### What you have to do
Everything from the line with "purple circle: (528, 532)" down to the line with "pink rectangle: (152, 80) -> (146, 62), moved" below must be printed exactly, those two lines included. Exclude pictures.

### Exercise data
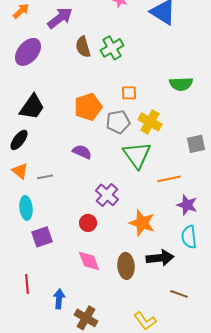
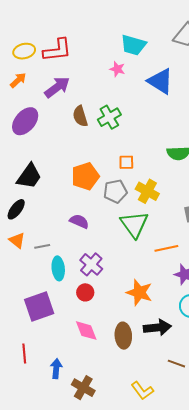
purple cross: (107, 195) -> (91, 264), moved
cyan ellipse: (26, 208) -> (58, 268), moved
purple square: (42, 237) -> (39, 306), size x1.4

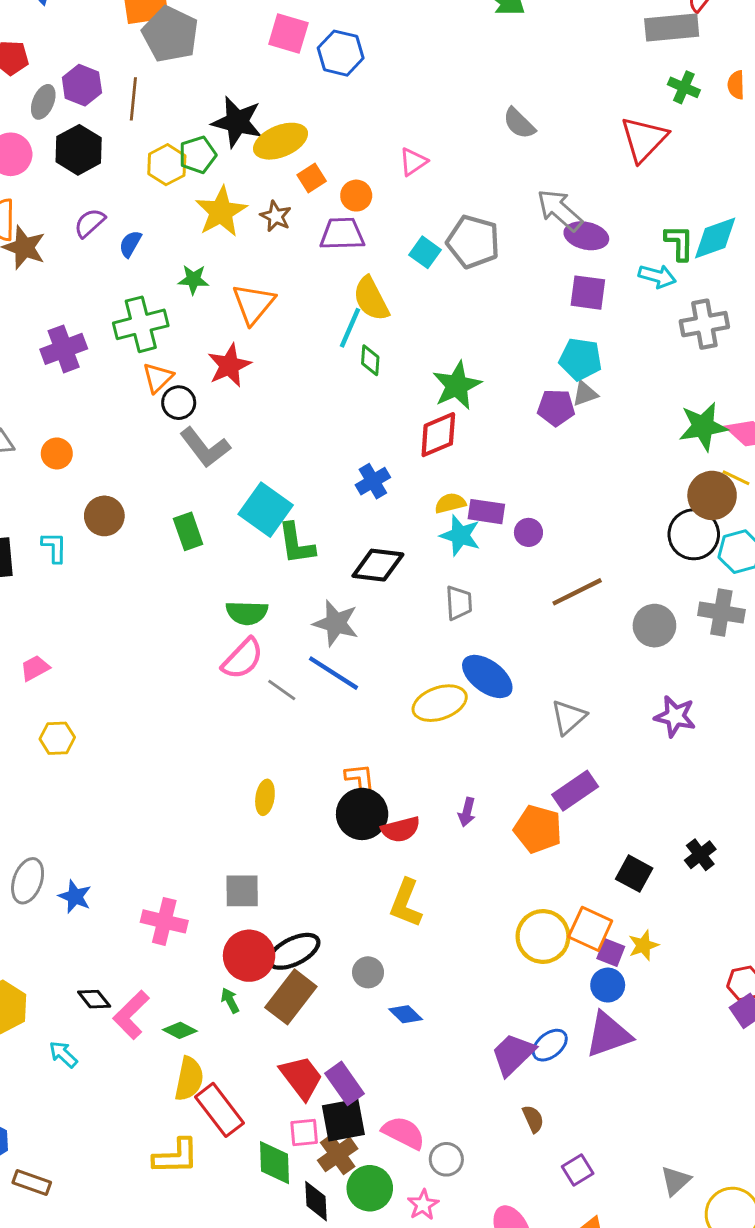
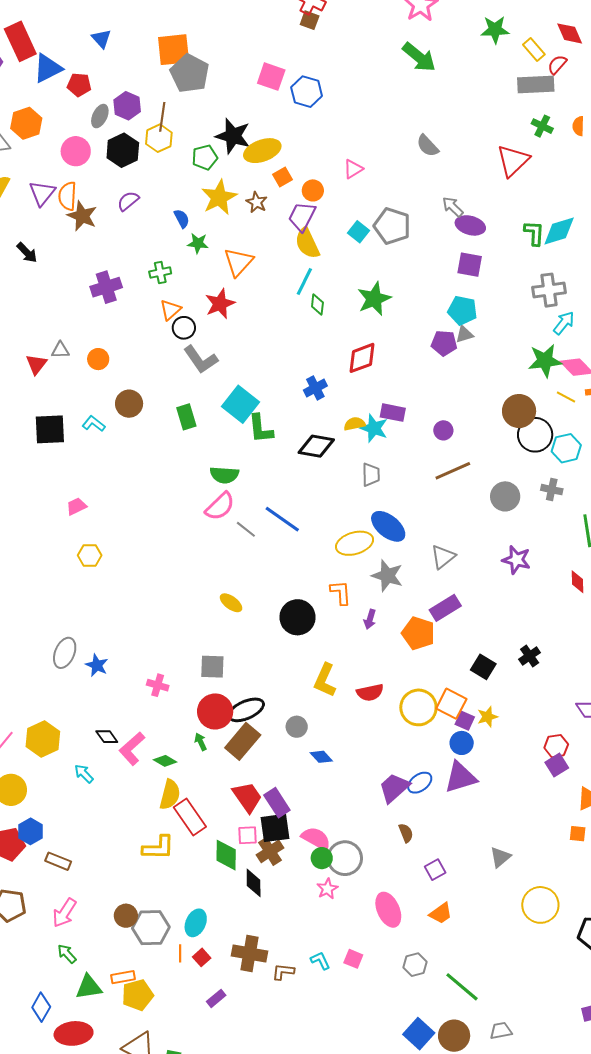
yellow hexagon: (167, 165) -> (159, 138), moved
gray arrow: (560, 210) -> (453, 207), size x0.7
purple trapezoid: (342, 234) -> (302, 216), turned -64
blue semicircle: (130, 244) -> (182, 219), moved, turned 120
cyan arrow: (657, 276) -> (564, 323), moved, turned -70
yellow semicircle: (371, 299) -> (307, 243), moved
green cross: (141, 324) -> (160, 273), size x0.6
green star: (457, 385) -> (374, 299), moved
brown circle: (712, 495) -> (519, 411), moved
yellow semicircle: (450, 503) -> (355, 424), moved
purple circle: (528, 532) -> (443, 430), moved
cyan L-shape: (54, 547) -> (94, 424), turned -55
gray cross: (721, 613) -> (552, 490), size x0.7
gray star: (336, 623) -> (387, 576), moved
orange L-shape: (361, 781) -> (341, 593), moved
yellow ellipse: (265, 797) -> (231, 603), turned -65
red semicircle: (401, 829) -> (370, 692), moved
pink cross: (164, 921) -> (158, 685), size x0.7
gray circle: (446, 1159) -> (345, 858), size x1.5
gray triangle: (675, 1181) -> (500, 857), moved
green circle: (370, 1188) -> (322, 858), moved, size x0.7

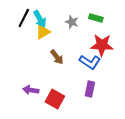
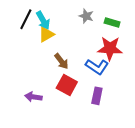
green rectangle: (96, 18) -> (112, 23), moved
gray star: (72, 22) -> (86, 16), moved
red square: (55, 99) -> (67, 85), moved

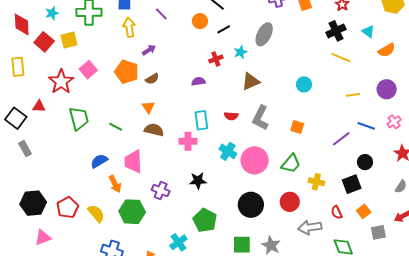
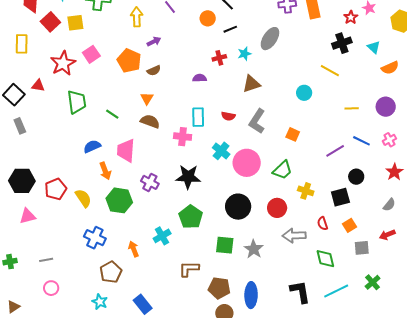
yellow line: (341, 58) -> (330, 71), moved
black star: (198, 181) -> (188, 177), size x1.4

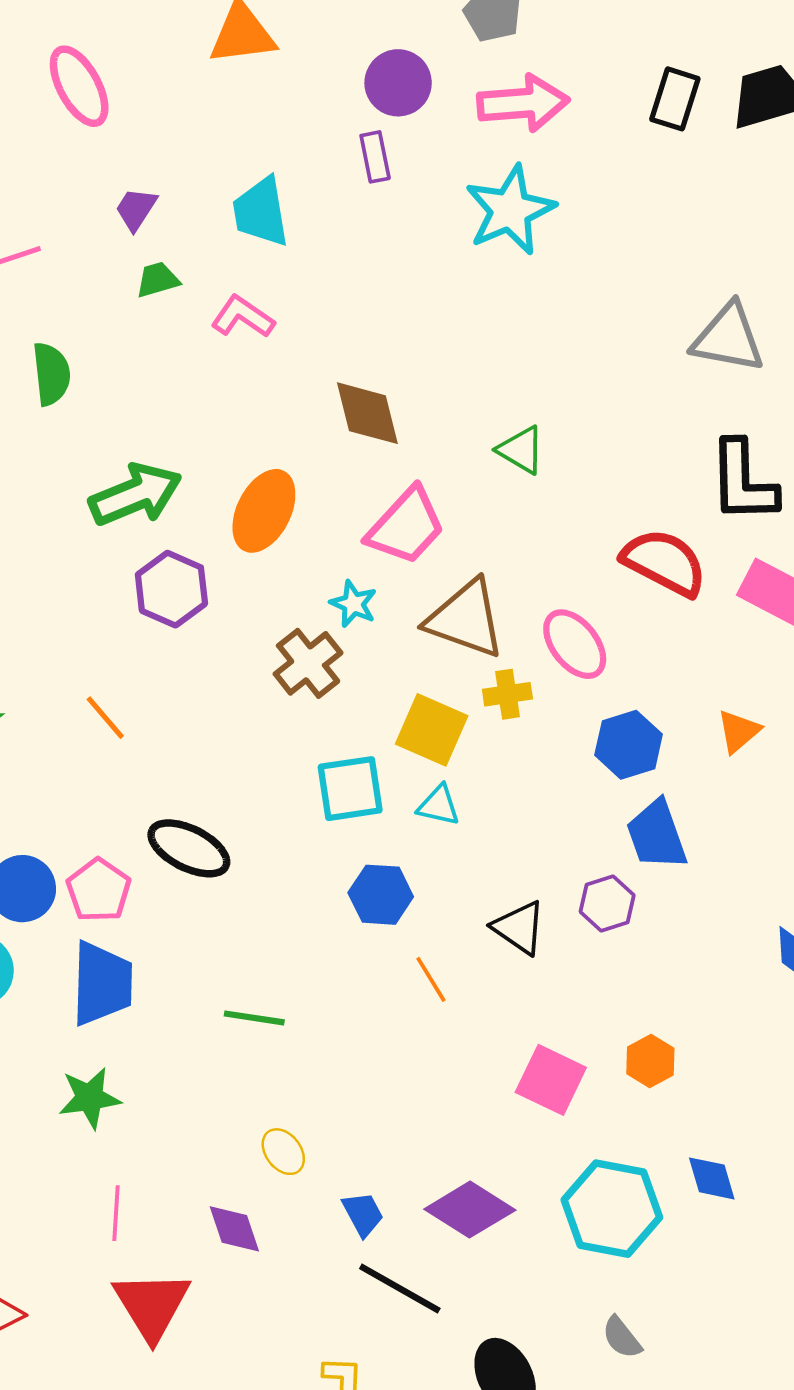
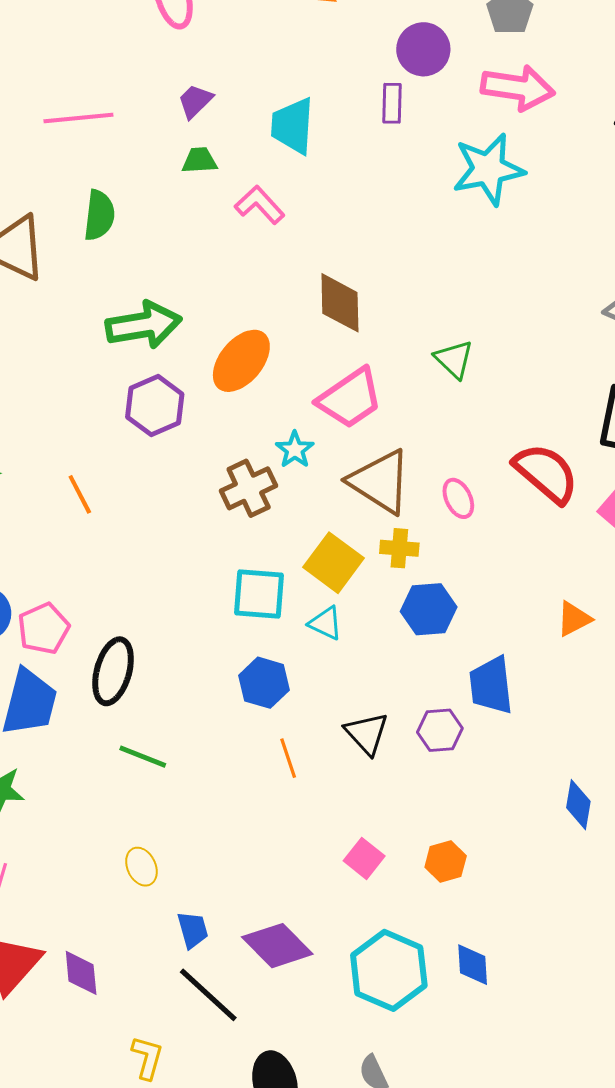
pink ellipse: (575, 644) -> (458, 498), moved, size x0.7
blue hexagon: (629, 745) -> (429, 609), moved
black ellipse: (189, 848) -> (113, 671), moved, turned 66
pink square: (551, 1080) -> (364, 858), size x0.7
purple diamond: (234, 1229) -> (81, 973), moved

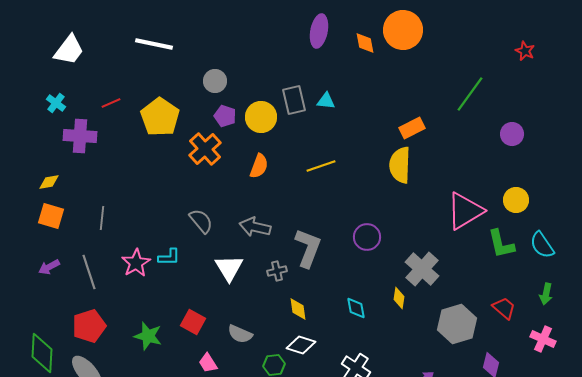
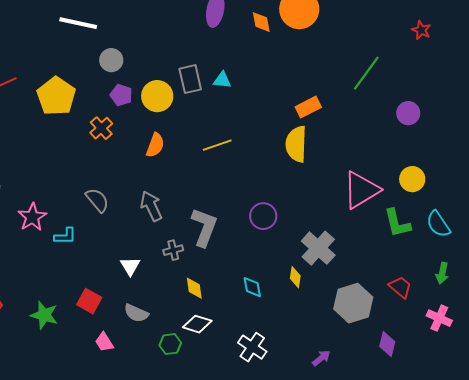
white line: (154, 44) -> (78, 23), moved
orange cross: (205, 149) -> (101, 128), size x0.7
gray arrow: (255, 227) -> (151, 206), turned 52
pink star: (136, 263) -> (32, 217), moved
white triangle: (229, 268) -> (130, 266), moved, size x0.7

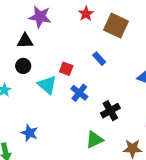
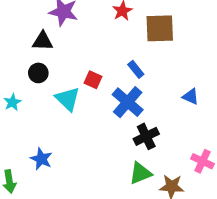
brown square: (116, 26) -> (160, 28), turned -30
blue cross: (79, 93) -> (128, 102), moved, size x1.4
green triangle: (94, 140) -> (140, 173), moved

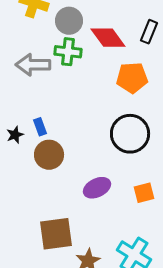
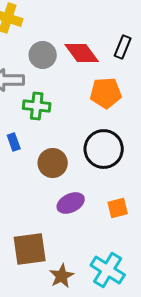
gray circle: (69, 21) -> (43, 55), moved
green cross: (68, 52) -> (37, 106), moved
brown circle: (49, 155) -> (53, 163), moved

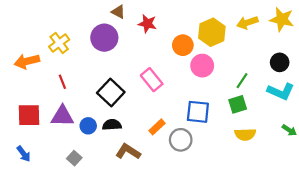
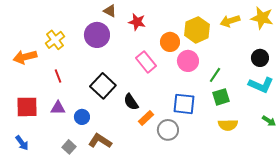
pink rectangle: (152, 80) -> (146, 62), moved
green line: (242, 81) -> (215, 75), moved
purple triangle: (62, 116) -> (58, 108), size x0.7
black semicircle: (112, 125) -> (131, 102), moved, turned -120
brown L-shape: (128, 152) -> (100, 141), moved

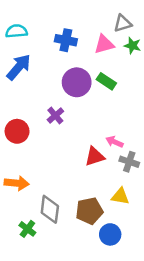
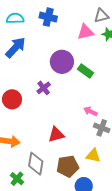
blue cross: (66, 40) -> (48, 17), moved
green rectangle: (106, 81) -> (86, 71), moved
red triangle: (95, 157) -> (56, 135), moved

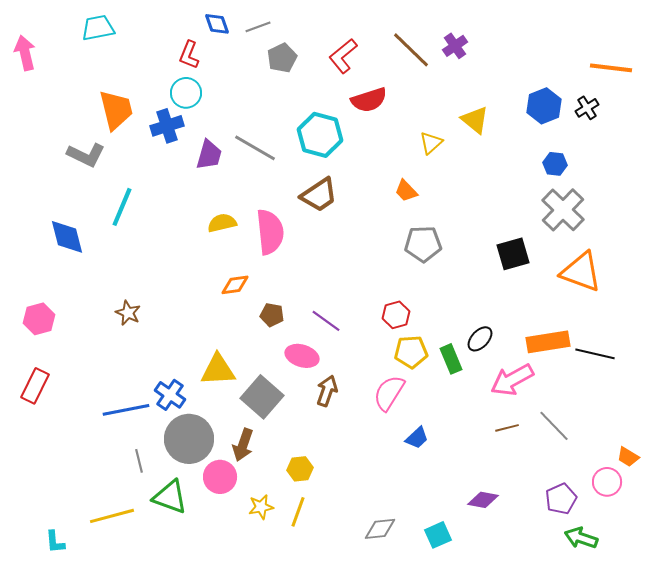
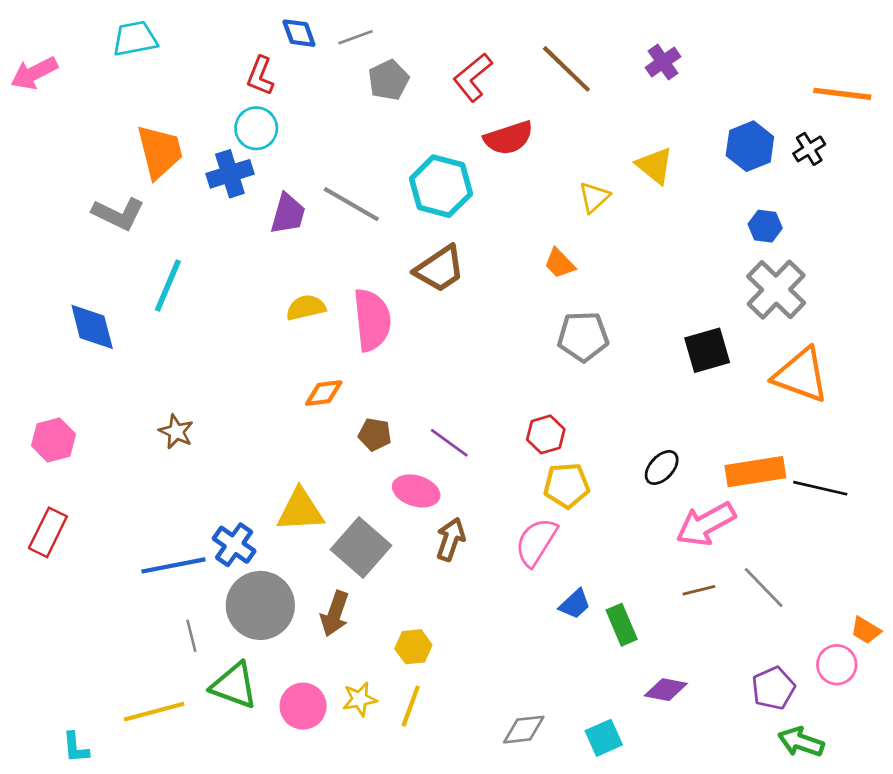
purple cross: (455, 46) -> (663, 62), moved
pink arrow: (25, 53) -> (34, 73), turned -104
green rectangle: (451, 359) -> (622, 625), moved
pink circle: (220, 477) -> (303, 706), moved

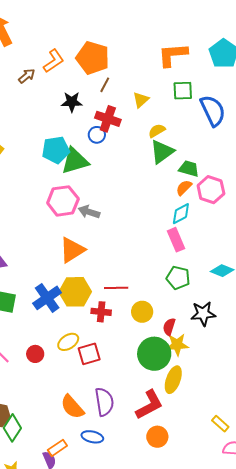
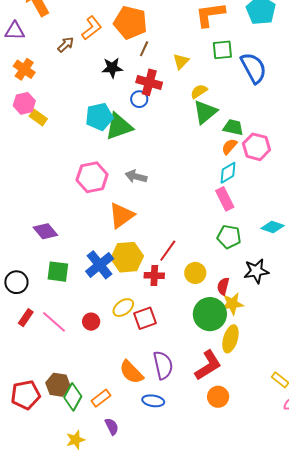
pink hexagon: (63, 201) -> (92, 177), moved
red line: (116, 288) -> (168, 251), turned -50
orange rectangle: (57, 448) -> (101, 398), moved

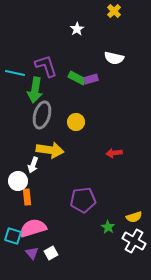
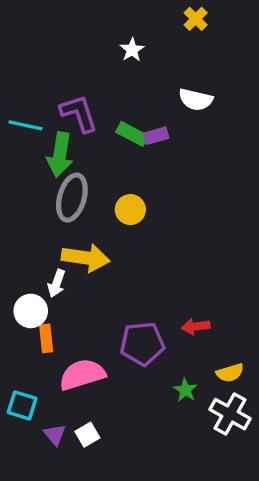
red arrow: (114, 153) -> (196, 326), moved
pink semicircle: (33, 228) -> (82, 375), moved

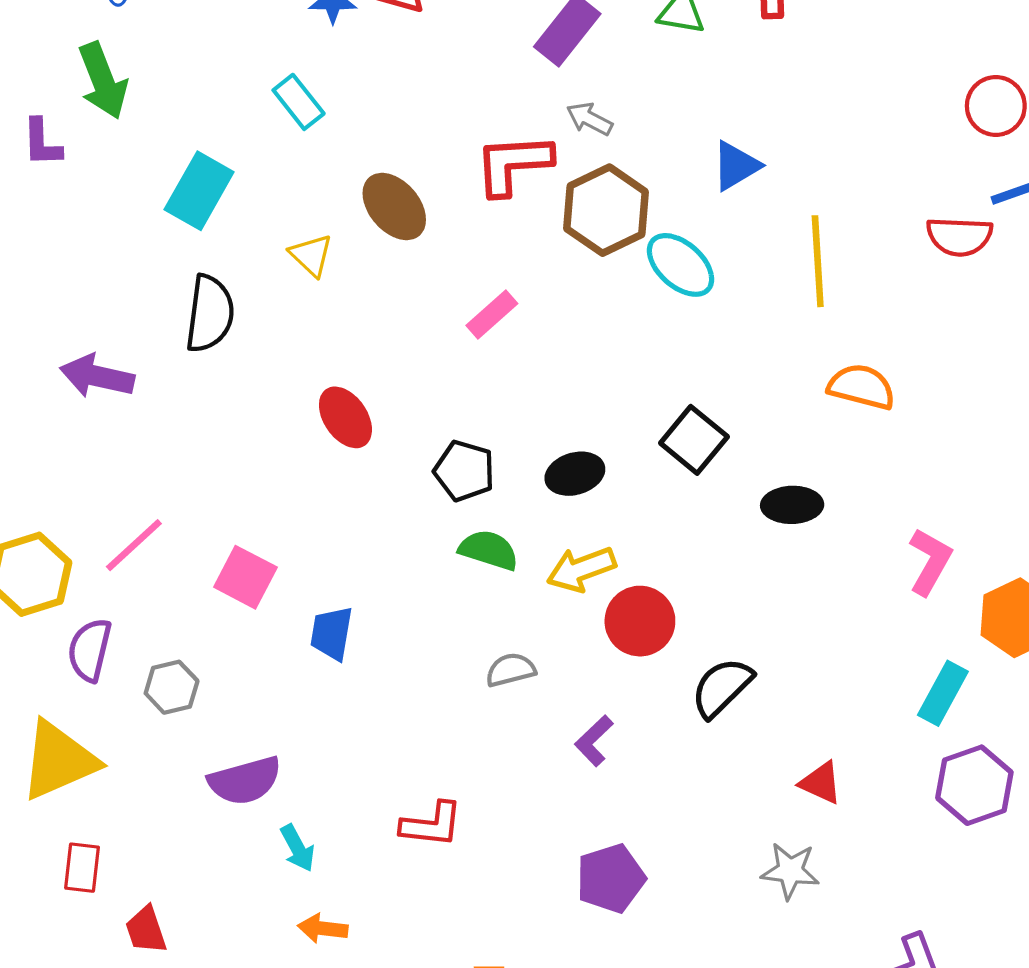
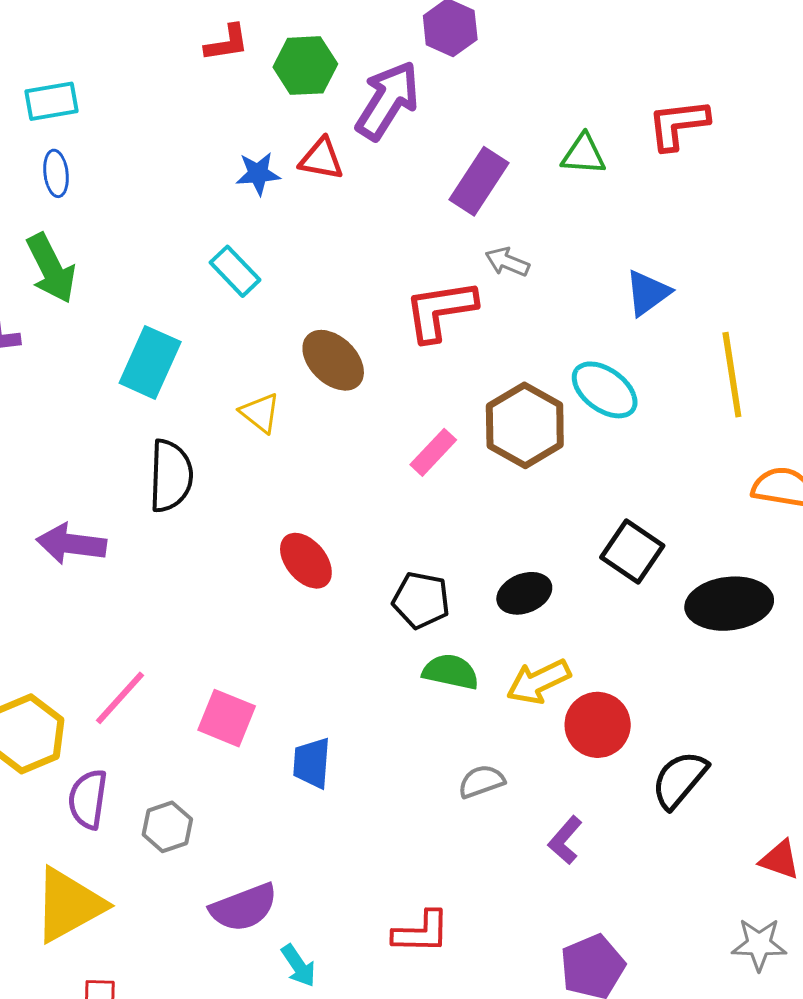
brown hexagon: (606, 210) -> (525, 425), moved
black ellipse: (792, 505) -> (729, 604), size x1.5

### Result
purple circle: (528, 532) -> (443, 430), moved
cyan L-shape: (54, 547) -> (94, 424), turned -55
gray cross: (721, 613) -> (552, 490), size x0.7
gray star: (336, 623) -> (387, 576), moved
orange L-shape: (361, 781) -> (341, 593), moved
yellow ellipse: (265, 797) -> (231, 603), turned -65
red semicircle: (401, 829) -> (370, 692), moved
pink cross: (164, 921) -> (158, 685), size x0.7
gray circle: (446, 1159) -> (345, 858), size x1.5
gray triangle: (675, 1181) -> (500, 857), moved
green circle: (370, 1188) -> (322, 858), moved, size x0.7

green rectangle: (96, 18) -> (112, 23), moved
gray star: (72, 22) -> (86, 16), moved
red square: (55, 99) -> (67, 85), moved

yellow line: (341, 58) -> (330, 71), moved
black star: (198, 181) -> (188, 177), size x1.4

pink ellipse: (575, 644) -> (458, 498), moved, size x0.7
blue hexagon: (629, 745) -> (429, 609), moved
black ellipse: (189, 848) -> (113, 671), moved, turned 66
pink square: (551, 1080) -> (364, 858), size x0.7
purple diamond: (234, 1229) -> (81, 973), moved

white line: (154, 44) -> (78, 23), moved
orange cross: (205, 149) -> (101, 128), size x0.7
gray arrow: (255, 227) -> (151, 206), turned 52
pink star: (136, 263) -> (32, 217), moved
white triangle: (229, 268) -> (130, 266), moved, size x0.7

brown square: (116, 26) -> (160, 28), turned -30
blue cross: (79, 93) -> (128, 102), moved, size x1.4
green triangle: (94, 140) -> (140, 173), moved

gray circle: (69, 21) -> (43, 55), moved
green cross: (68, 52) -> (37, 106), moved
brown circle: (49, 155) -> (53, 163), moved

pink rectangle: (152, 80) -> (146, 62), moved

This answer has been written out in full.